Exercise requirements =>
Once you reach the line holding "U233: NOT 74HC04", write out that line and every later one exactly, ending with the last line of the data; write nothing else.

(Records from a data collection)
Content starts
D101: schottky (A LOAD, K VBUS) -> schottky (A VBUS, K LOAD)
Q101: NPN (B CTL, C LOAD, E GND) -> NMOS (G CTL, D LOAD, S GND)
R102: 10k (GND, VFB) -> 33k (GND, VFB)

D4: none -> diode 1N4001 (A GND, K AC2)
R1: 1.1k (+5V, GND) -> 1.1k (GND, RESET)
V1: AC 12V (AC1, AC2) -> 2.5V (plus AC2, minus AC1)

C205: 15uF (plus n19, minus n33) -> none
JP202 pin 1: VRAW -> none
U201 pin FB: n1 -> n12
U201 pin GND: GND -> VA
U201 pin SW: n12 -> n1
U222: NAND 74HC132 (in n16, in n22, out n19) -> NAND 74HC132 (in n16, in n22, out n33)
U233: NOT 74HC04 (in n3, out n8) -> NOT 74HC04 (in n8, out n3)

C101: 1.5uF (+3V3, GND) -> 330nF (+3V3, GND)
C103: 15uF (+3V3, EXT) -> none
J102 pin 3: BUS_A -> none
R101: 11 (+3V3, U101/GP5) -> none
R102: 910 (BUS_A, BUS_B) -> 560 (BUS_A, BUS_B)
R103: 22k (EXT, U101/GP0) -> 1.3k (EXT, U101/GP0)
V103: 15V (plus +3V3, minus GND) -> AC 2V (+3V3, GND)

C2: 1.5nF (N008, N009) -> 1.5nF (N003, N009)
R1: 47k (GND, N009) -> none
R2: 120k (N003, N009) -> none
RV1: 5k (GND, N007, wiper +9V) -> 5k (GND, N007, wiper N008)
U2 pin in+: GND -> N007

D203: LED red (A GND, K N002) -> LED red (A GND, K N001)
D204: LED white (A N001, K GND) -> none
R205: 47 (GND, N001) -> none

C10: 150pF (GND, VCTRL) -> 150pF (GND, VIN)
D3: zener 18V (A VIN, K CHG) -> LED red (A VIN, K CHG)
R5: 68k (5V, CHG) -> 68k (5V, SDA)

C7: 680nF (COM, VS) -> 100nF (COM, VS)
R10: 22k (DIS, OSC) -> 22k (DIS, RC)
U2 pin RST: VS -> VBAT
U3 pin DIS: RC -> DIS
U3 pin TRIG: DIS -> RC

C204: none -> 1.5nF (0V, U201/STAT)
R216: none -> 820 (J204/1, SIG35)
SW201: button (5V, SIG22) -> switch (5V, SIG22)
Content ends
Solution to this exercise =>
U233: NOT 74HC04 (in n3, out n8) -> NOT 74HC04 (in n8, out n3)

C101: 1.5uF (+3V3, GND) -> 330nF (+3V3, GND)
C103: 15uF (+3V3, EXT) -> none
J102 pin 3: BUS_A -> none
R101: 11 (+3V3, U101/GP5) -> none
R102: 910 (BUS_A, BUS_B) -> 560 (BUS_A, BUS_B)
R103: 22k (EXT, U101/GP0) -> 1.3k (EXT, U101/GP0)
V103: 15V (plus +3V3, minus GND) -> AC 2V (+3V3, GND)

C2: 1.5nF (N008, N009) -> 1.5nF (N003, N009)
R1: 47k (GND, N009) -> none
R2: 120k (N003, N009) -> none
RV1: 5k (GND, N007, wiper +9V) -> 5k (GND, N007, wiper N008)
U2 pin in+: GND -> N007

D203: LED red (A GND, K N002) -> LED red (A GND, K N001)
D204: LED white (A N001, K GND) -> none
R205: 47 (GND, N001) -> none

C10: 150pF (GND, VCTRL) -> 150pF (GND, VIN)
D3: zener 18V (A VIN, K CHG) -> LED red (A VIN, K CHG)
R5: 68k (5V, CHG) -> 68k (5V, SDA)

C7: 680nF (COM, VS) -> 100nF (COM, VS)
R10: 22k (DIS, OSC) -> 22k (DIS, RC)
U2 pin RST: VS -> VBAT
U3 pin DIS: RC -> DIS
U3 pin TRIG: DIS -> RC

C204: none -> 1.5nF (0V, U201/STAT)
R216: none -> 820 (J204/1, SIG35)
SW201: button (5V, SIG22) -> switch (5V, SIG22)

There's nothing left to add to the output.